Content starts

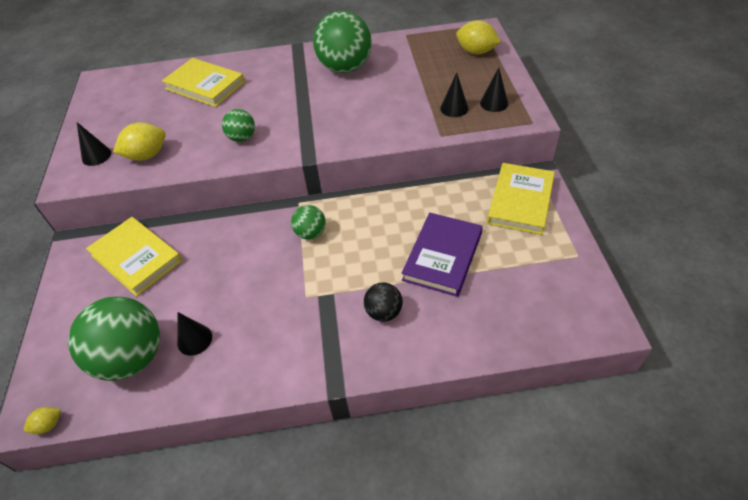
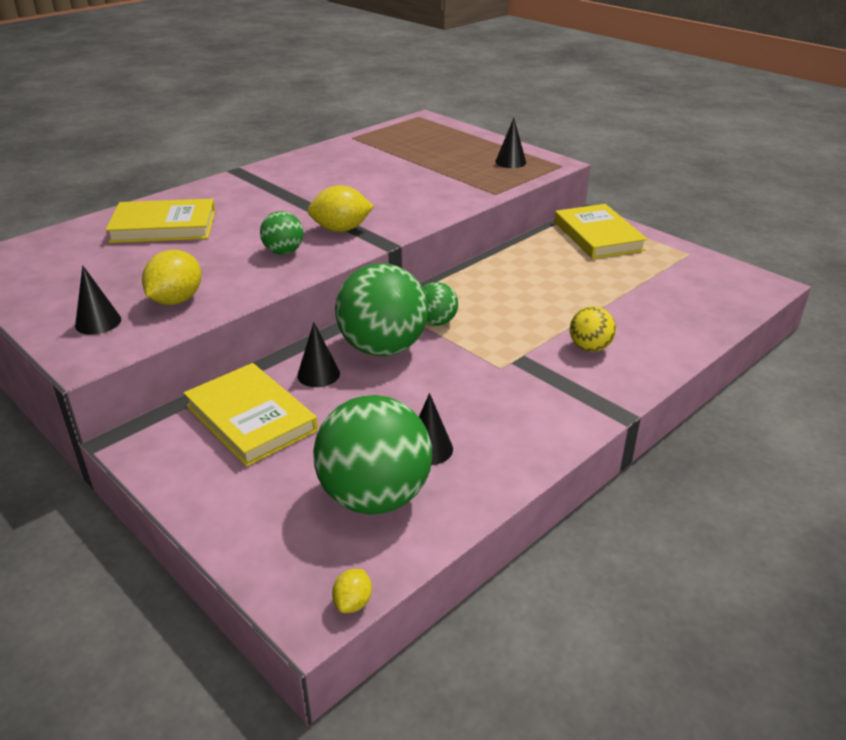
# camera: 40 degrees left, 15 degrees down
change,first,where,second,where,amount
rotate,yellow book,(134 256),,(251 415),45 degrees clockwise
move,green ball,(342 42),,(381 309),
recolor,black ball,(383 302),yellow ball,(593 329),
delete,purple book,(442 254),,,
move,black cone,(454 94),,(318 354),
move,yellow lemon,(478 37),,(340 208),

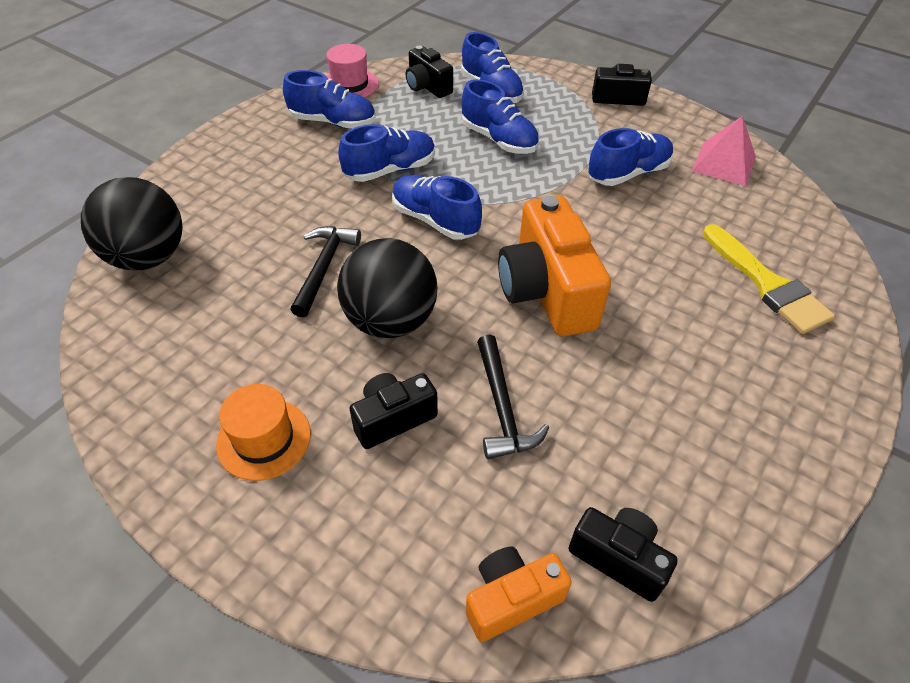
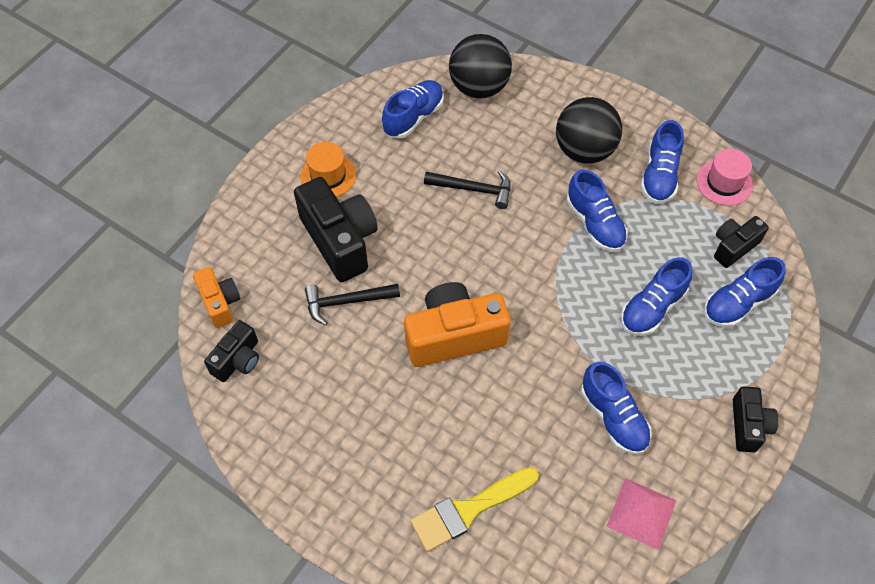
# camera: 90 degrees right, 10 degrees up
change,first,where,second,where,amount
move,black ball,(387 288),,(589 130),
resize,black camera,(393 411),,(336 229),x1.78
move,blue shoe,(437 207),,(413 109),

Content ends

**Task directions**
Everything in the records above must be repeated exactly, except the pictures.

**Task answer**
# camera: 40 degrees left, 15 degrees down
change,first,where,second,where,amount
rotate,yellow book,(134 256),,(251 415),45 degrees clockwise
move,green ball,(342 42),,(381 309),
recolor,black ball,(383 302),yellow ball,(593 329),
delete,purple book,(442 254),,,
move,black cone,(454 94),,(318 354),
move,yellow lemon,(478 37),,(340 208),

# camera: 90 degrees right, 10 degrees up
change,first,where,second,where,amount
move,black ball,(387 288),,(589 130),
resize,black camera,(393 411),,(336 229),x1.78
move,blue shoe,(437 207),,(413 109),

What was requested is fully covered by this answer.